Exercise directions: Output each record below exactly, leaving any picture out of the copy.

Provided entries:
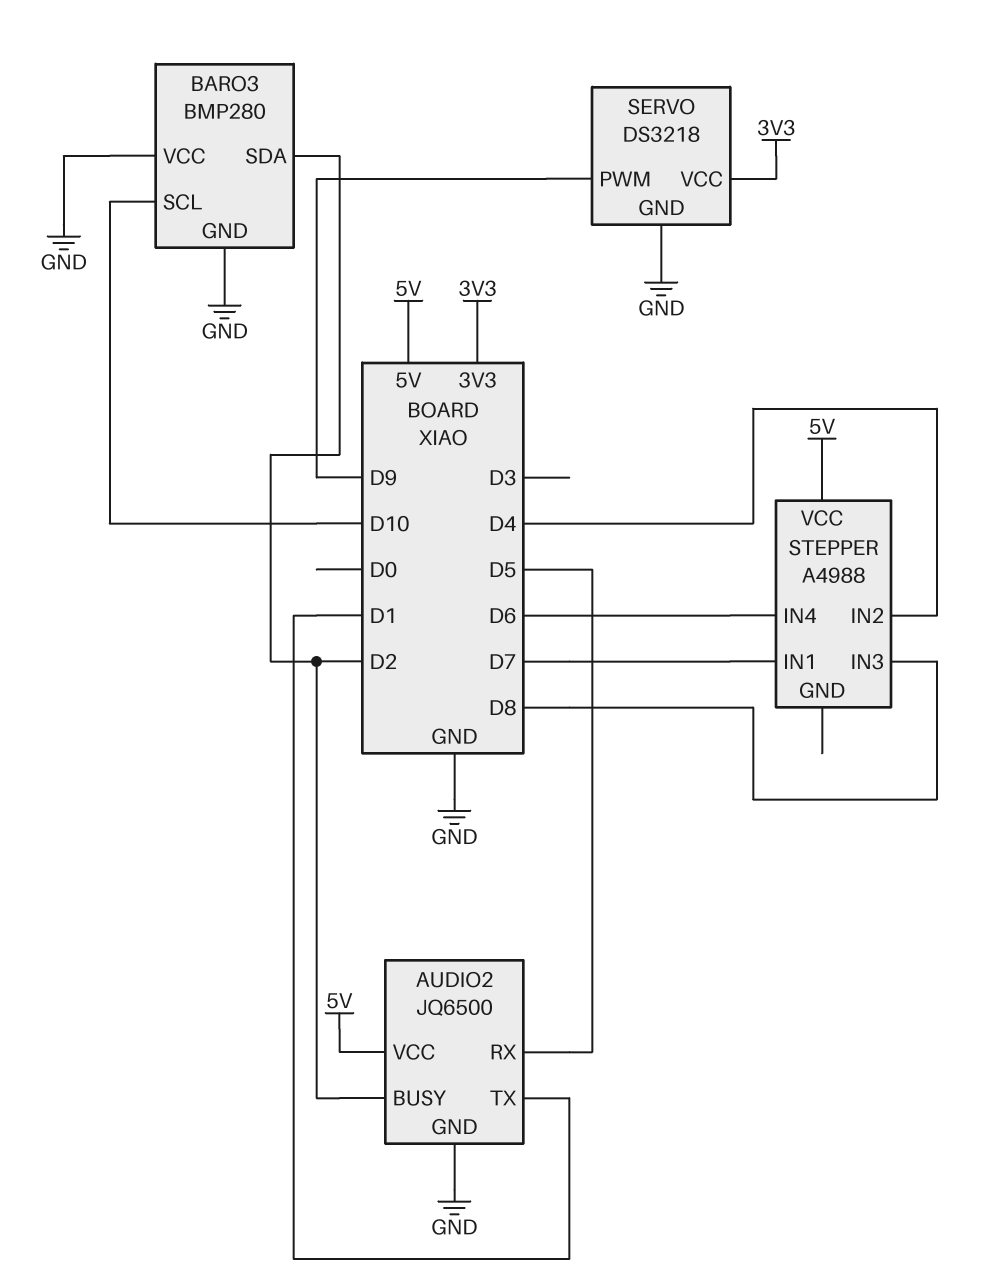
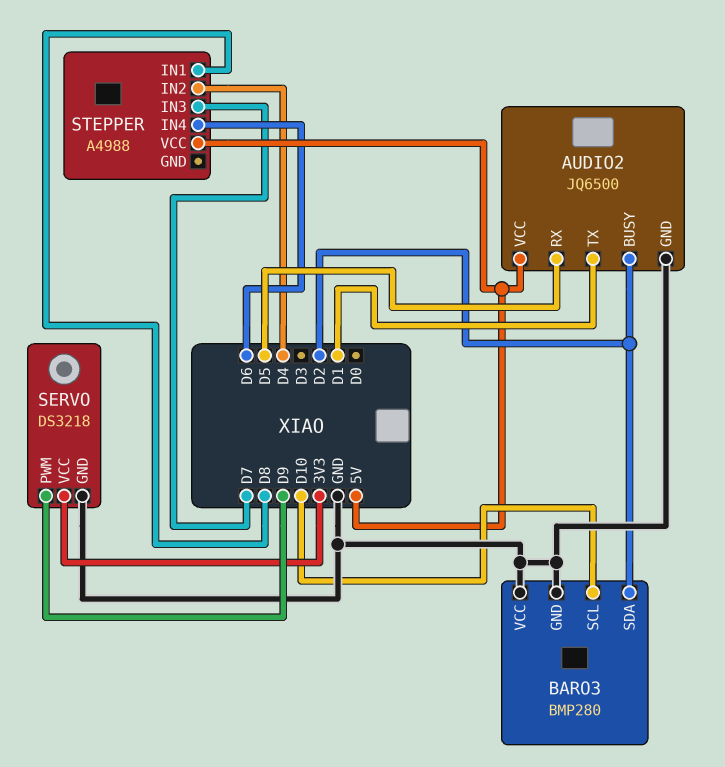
STEPPER pin IN1: D7 -> D8
STEPPER pin IN3: D8 -> D7

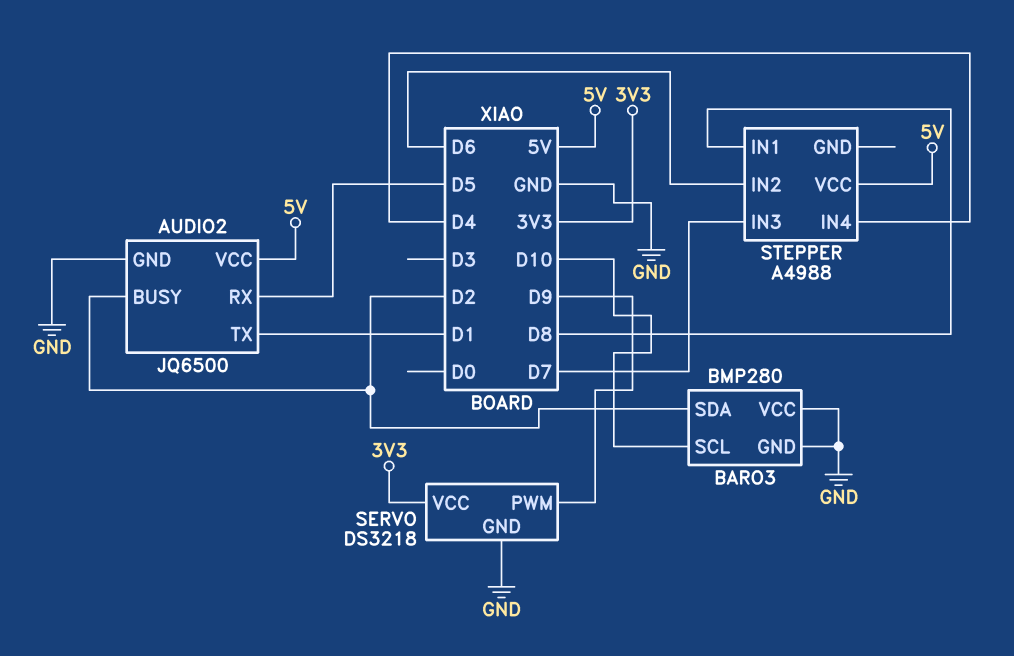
STEPPER pin IN2: D4 -> D6
STEPPER pin IN4: D6 -> D4

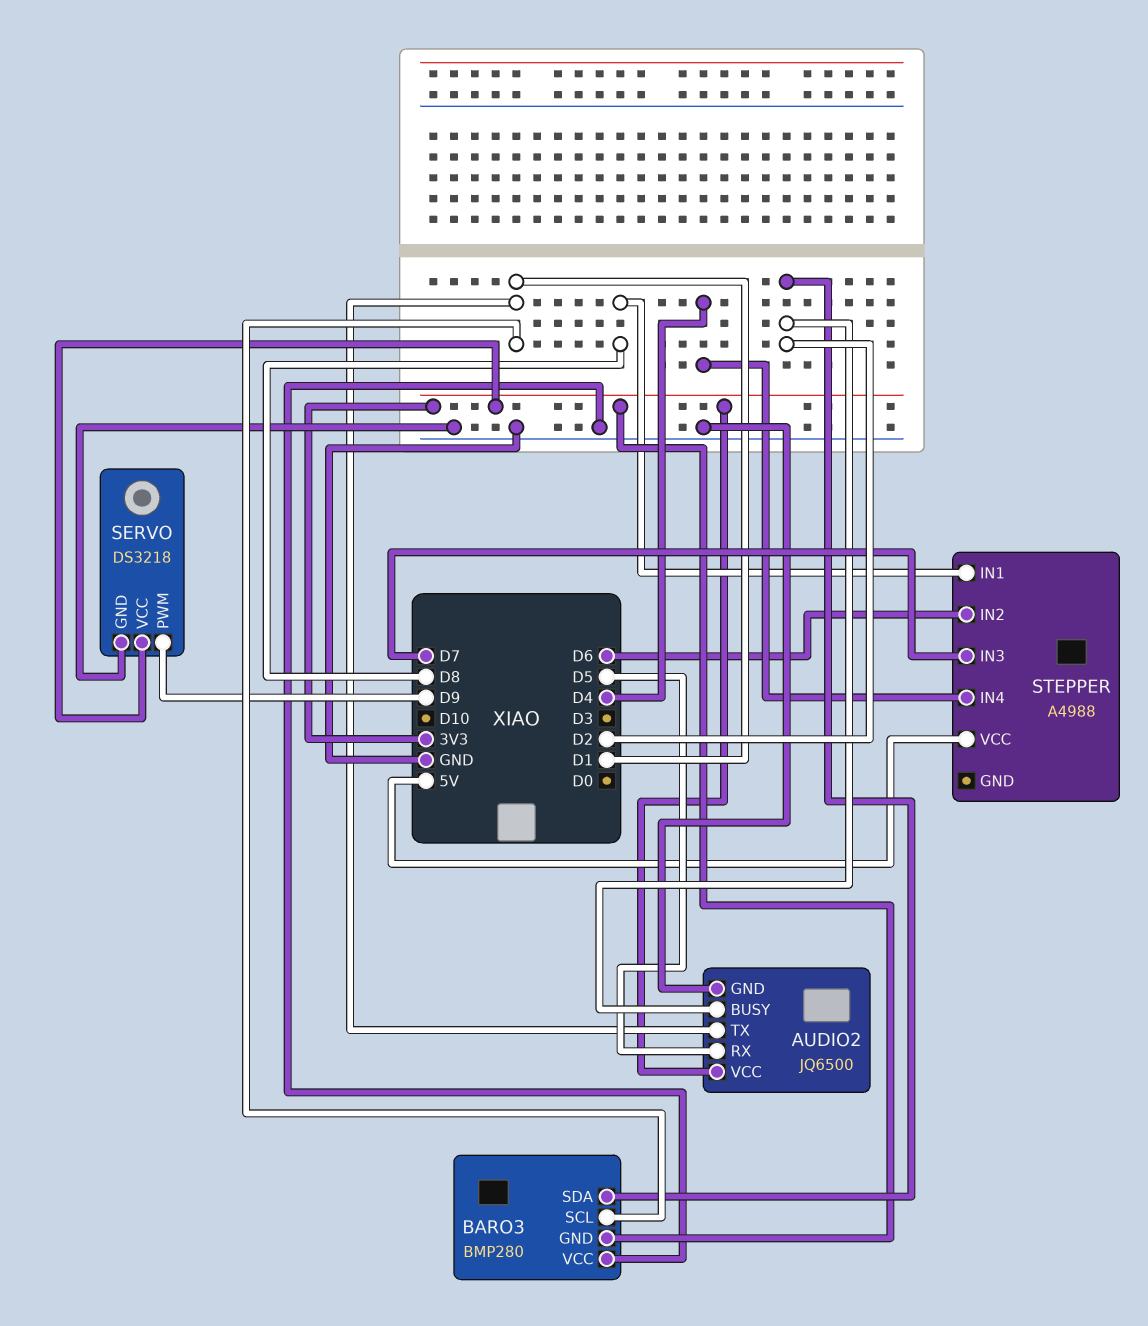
AUDIO2 pin VCC: 5V -> 3V3
BARO3 pin GND: GND -> 3V3
BARO3 pin SCL: D10 -> D1

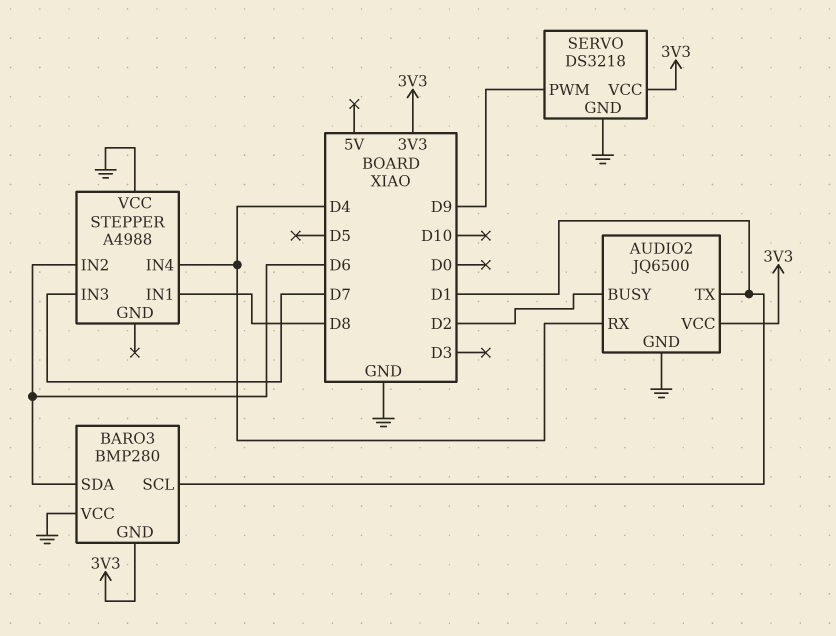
AUDIO2 pin RX: D5 -> D4
BARO3 pin SDA: D2 -> D6
STEPPER pin VCC: 5V -> GND

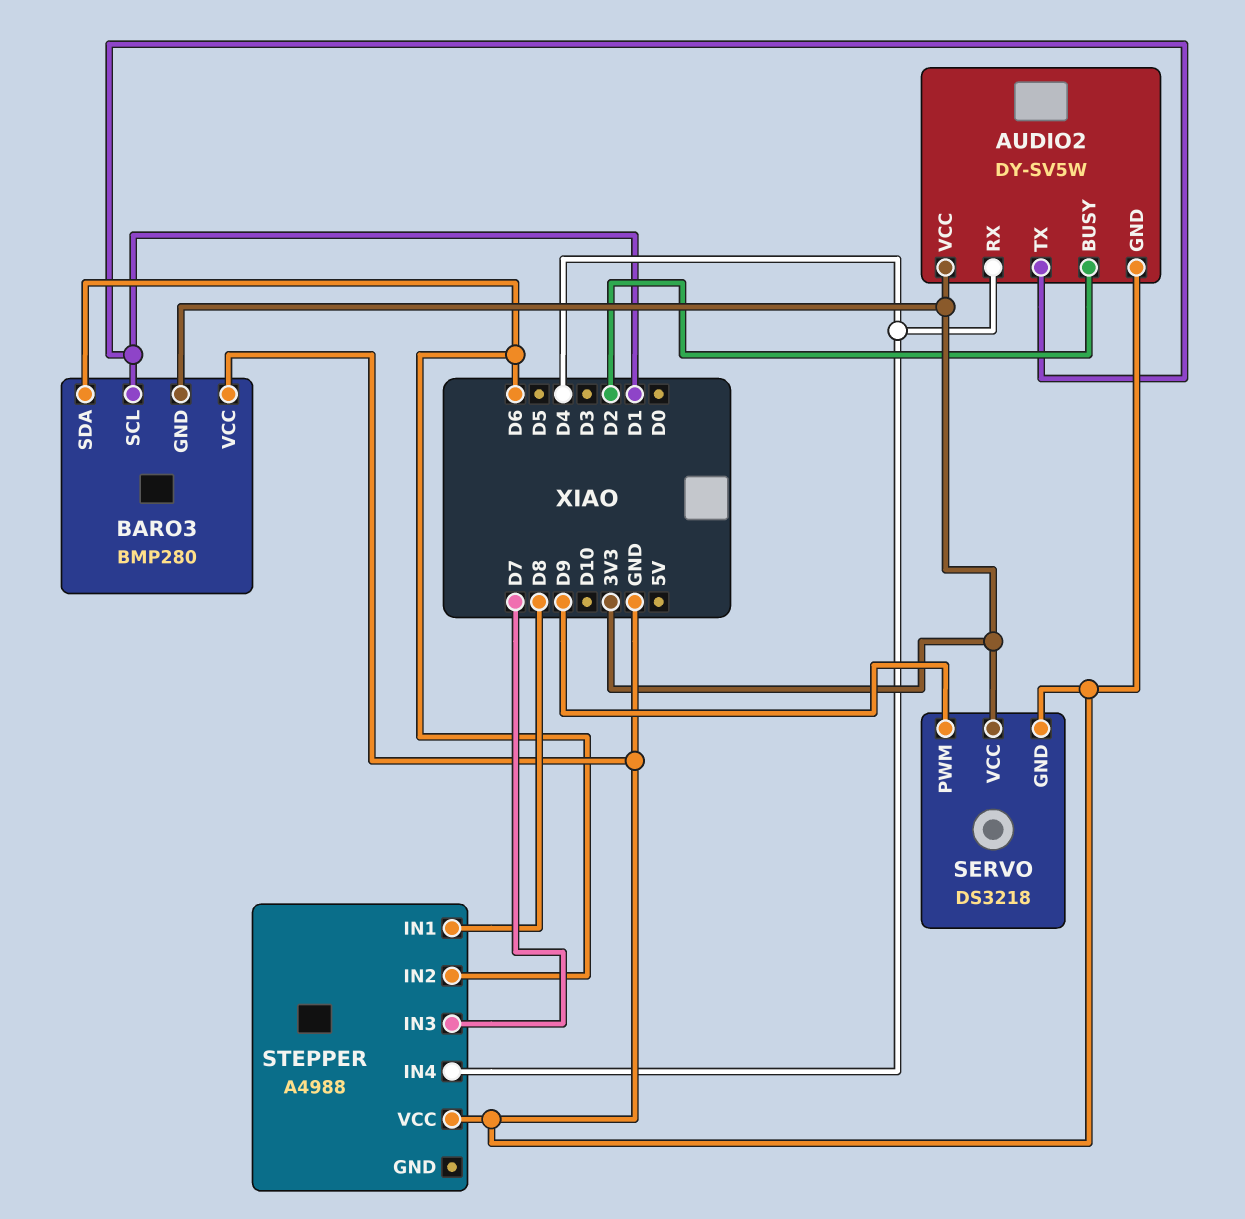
AUDIO2: JQ6500 -> DY-SV5W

Exercise result:
STEPPER pin IN1: D7 -> D8
STEPPER pin IN3: D8 -> D7

STEPPER pin IN2: D4 -> D6
STEPPER pin IN4: D6 -> D4

AUDIO2 pin VCC: 5V -> 3V3
BARO3 pin GND: GND -> 3V3
BARO3 pin SCL: D10 -> D1

AUDIO2 pin RX: D5 -> D4
BARO3 pin SDA: D2 -> D6
STEPPER pin VCC: 5V -> GND

AUDIO2: JQ6500 -> DY-SV5W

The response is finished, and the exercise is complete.